EXERCISE REQUIREMENTS: If a line in the listing contains "orange", copy it out whole.

DATA SHOWN:
++++
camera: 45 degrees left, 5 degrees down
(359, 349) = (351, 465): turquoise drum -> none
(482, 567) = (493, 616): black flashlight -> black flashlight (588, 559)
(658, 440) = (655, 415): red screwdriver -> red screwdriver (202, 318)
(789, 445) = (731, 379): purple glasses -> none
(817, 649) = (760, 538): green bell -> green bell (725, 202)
++++
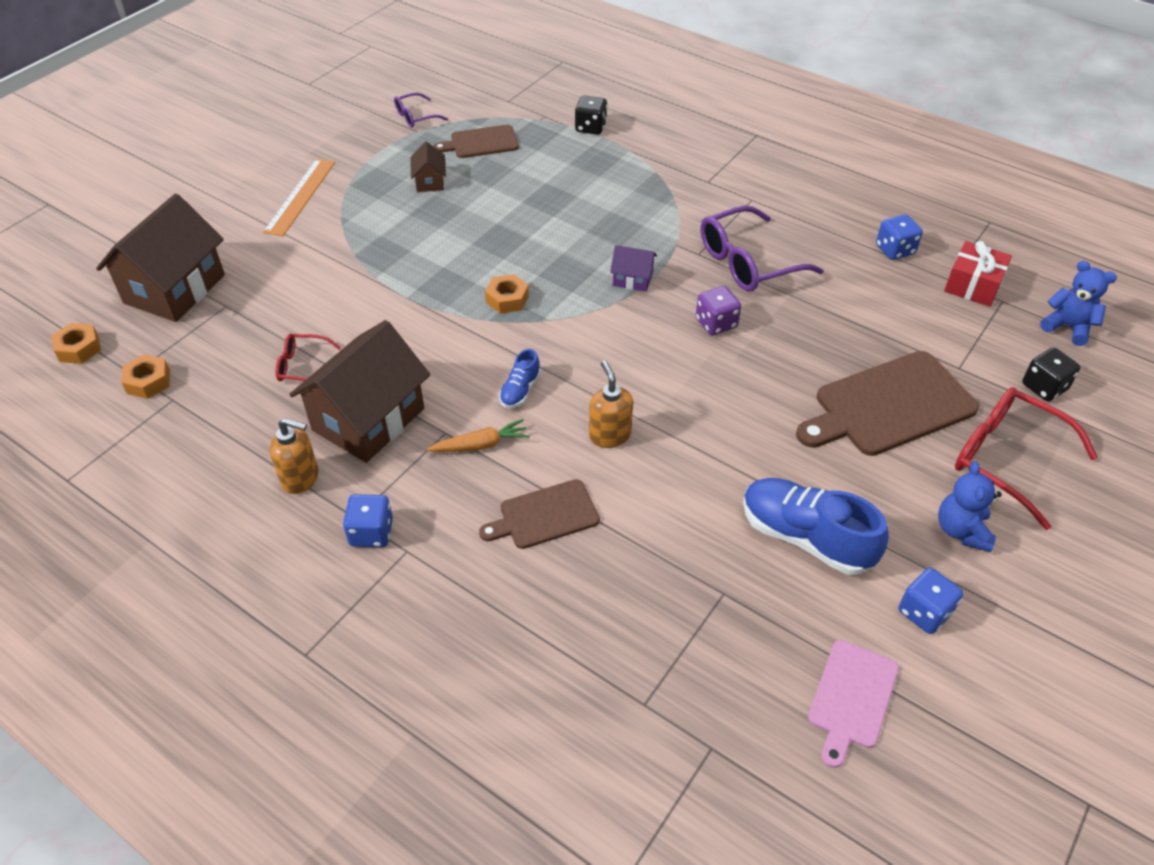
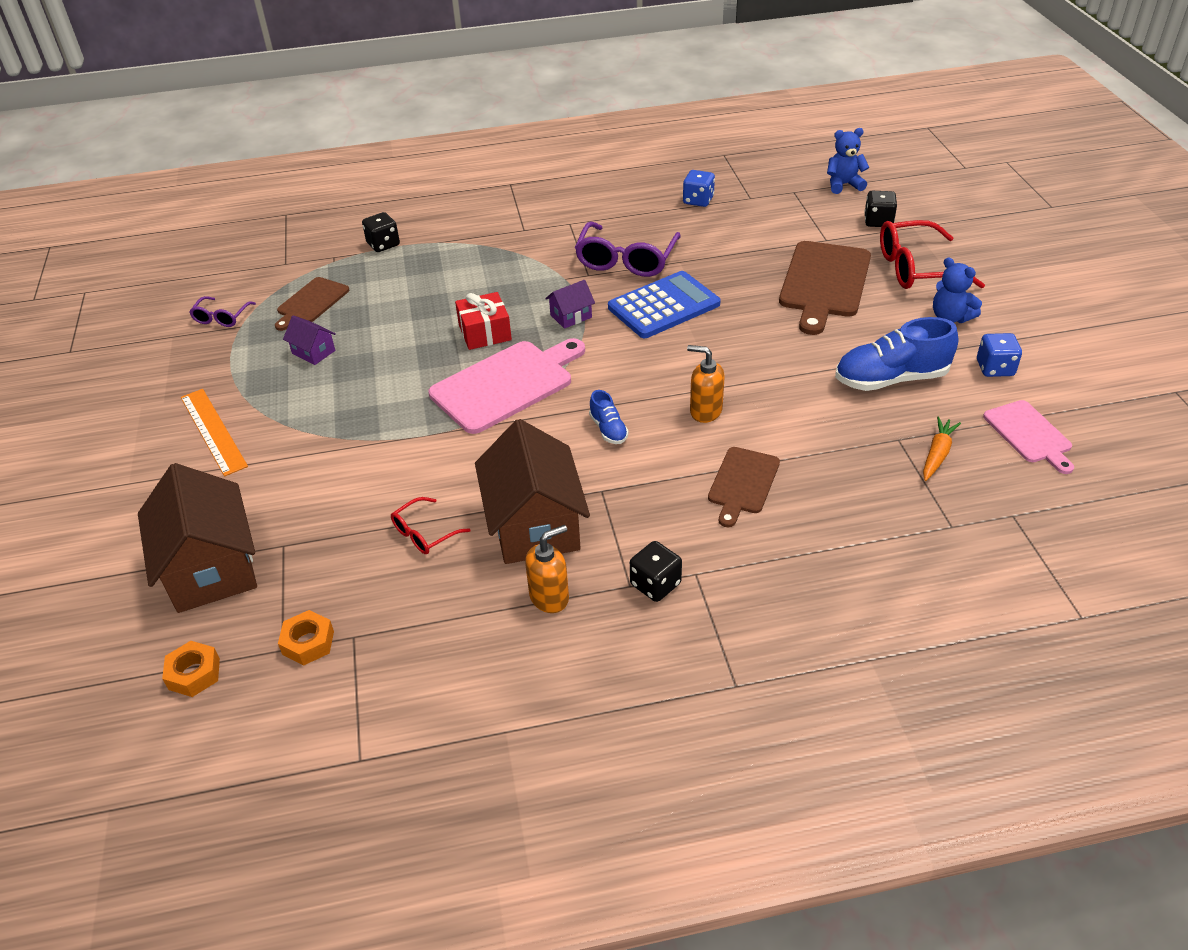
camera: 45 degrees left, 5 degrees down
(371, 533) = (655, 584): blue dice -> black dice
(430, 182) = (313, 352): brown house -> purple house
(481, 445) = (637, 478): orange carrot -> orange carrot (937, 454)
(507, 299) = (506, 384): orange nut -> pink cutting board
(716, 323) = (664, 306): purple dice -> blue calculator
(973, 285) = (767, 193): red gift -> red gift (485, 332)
++++
RESPONSE BOX:
(481, 445) = (637, 478): orange carrot -> orange carrot (937, 454)
(507, 299) = (506, 384): orange nut -> pink cutting board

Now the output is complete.